YOUR TASK ->
Copy out each line of the data that contains "recoloured".

------------------------

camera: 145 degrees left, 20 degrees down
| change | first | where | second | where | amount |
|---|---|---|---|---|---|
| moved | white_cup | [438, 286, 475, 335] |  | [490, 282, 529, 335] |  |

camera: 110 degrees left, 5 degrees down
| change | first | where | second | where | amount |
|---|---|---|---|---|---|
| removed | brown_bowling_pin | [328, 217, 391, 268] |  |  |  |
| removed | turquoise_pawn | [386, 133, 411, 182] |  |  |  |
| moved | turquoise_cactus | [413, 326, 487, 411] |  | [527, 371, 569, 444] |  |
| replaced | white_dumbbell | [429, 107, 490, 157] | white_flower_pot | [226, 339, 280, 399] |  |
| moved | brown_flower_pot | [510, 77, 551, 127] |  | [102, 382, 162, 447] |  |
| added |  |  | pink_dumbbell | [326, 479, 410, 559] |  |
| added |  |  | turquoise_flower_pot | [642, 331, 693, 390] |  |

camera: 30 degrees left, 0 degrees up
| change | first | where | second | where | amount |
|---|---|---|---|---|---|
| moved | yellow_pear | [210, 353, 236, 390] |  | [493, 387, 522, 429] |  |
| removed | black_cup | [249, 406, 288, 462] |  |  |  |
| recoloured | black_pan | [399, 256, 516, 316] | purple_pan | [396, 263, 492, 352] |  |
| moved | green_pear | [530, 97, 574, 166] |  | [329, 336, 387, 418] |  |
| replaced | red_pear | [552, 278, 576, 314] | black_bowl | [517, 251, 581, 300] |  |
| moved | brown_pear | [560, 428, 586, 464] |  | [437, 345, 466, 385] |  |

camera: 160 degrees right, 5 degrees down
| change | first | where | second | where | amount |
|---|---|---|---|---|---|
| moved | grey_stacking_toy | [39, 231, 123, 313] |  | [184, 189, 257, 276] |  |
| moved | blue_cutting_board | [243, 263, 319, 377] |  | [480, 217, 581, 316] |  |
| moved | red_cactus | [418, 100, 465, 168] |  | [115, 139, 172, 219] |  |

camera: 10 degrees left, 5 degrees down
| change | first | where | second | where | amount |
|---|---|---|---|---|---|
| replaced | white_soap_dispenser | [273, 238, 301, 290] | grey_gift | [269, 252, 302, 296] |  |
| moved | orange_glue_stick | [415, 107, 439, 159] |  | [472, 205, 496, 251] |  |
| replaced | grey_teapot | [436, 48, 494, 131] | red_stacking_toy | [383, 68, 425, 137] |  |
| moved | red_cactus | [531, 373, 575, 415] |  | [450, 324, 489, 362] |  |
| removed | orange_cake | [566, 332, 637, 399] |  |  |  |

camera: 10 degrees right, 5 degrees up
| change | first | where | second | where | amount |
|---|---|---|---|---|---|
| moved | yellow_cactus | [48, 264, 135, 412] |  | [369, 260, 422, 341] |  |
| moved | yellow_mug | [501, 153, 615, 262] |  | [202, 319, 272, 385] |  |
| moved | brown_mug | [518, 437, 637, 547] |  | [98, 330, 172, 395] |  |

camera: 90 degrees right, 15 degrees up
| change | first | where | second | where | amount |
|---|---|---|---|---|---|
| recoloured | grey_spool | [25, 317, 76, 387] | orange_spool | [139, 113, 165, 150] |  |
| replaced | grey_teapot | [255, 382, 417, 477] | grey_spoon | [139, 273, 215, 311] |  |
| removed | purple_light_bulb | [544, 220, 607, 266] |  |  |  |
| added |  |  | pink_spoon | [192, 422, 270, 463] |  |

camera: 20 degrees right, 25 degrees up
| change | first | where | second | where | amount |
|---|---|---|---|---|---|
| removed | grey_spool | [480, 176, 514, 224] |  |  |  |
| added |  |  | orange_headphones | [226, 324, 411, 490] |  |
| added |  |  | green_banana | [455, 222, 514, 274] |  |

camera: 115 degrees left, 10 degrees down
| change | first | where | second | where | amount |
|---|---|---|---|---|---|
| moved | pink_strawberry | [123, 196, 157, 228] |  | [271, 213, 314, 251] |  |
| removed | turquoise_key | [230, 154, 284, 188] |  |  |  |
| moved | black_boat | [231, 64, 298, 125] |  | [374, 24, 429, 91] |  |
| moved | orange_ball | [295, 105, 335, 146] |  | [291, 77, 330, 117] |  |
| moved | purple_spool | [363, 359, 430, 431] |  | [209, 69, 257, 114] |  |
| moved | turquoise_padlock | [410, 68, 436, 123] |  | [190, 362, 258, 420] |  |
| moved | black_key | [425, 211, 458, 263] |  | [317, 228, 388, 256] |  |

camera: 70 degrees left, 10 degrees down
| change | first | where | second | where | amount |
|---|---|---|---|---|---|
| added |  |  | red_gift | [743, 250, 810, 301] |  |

------------------------

SOLUTION FOR THIS PROBLEM ->
| recoloured | black_pan | [399, 256, 516, 316] | purple_pan | [396, 263, 492, 352] |  |
| recoloured | grey_spool | [25, 317, 76, 387] | orange_spool | [139, 113, 165, 150] |  |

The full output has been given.